Records for the exercise
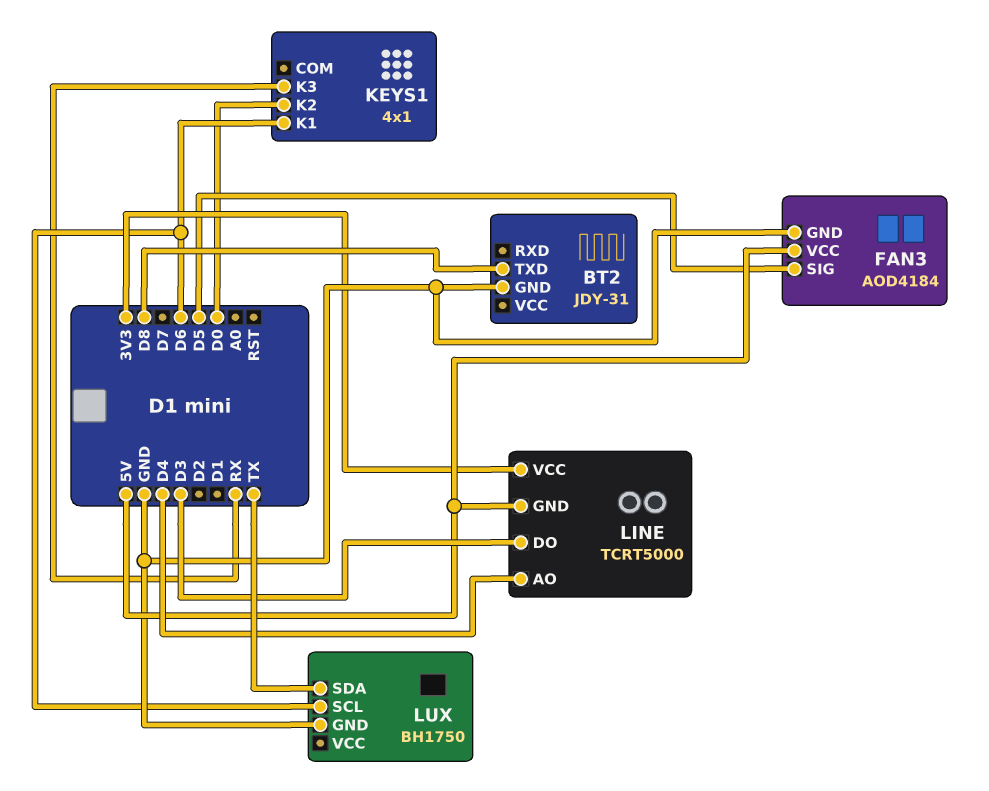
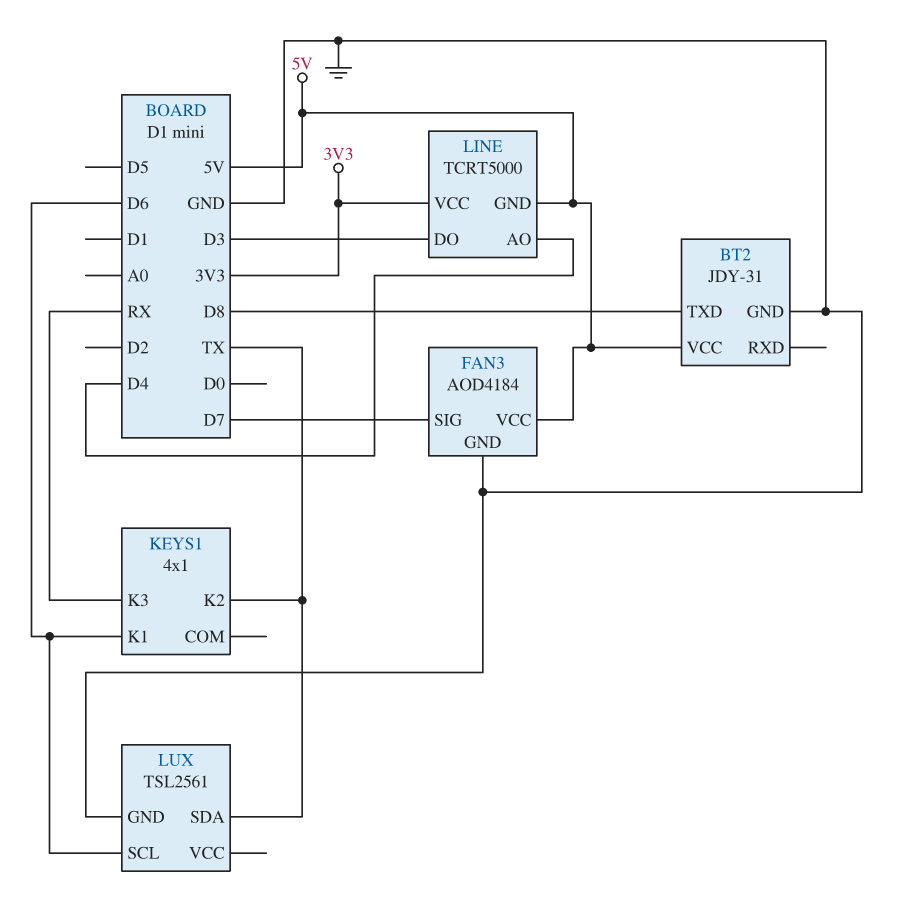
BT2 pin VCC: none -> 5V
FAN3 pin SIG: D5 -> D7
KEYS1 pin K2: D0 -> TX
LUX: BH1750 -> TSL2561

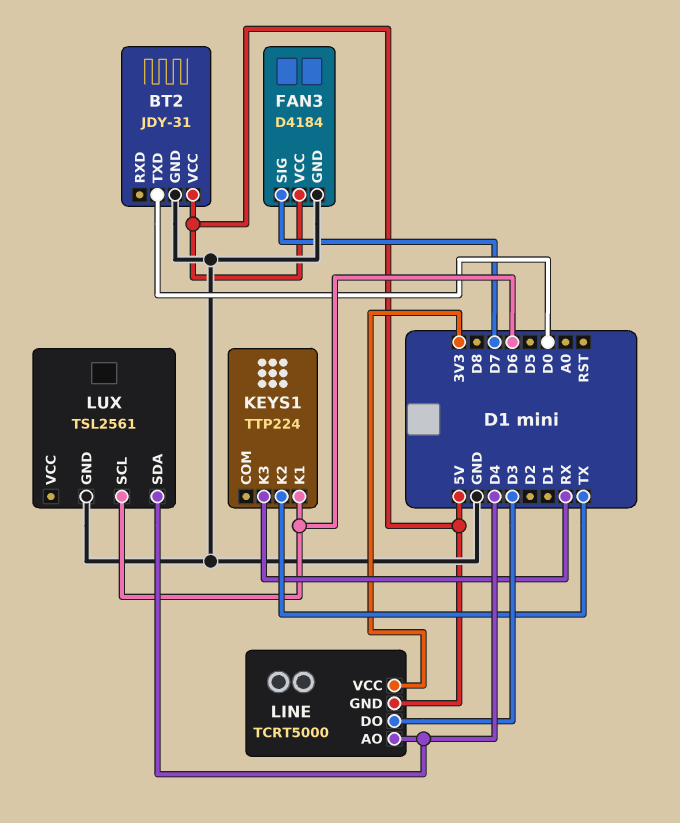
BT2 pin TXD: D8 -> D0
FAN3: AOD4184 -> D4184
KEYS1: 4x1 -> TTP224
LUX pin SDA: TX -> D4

---

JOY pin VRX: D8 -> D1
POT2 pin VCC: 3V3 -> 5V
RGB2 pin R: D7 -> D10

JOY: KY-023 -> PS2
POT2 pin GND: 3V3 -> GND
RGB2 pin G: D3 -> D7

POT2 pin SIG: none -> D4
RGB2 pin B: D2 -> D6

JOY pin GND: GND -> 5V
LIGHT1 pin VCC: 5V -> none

What is needed
Both the line containing "BT2 pin VCC: none -> 5V" and the line containing "LUX pin SDA: TX -> D4" above belong in the output, as do the lines between them. Print them exactly, without pictures.

Answer space
BT2 pin VCC: none -> 5V
FAN3 pin SIG: D5 -> D7
KEYS1 pin K2: D0 -> TX
LUX: BH1750 -> TSL2561

BT2 pin TXD: D8 -> D0
FAN3: AOD4184 -> D4184
KEYS1: 4x1 -> TTP224
LUX pin SDA: TX -> D4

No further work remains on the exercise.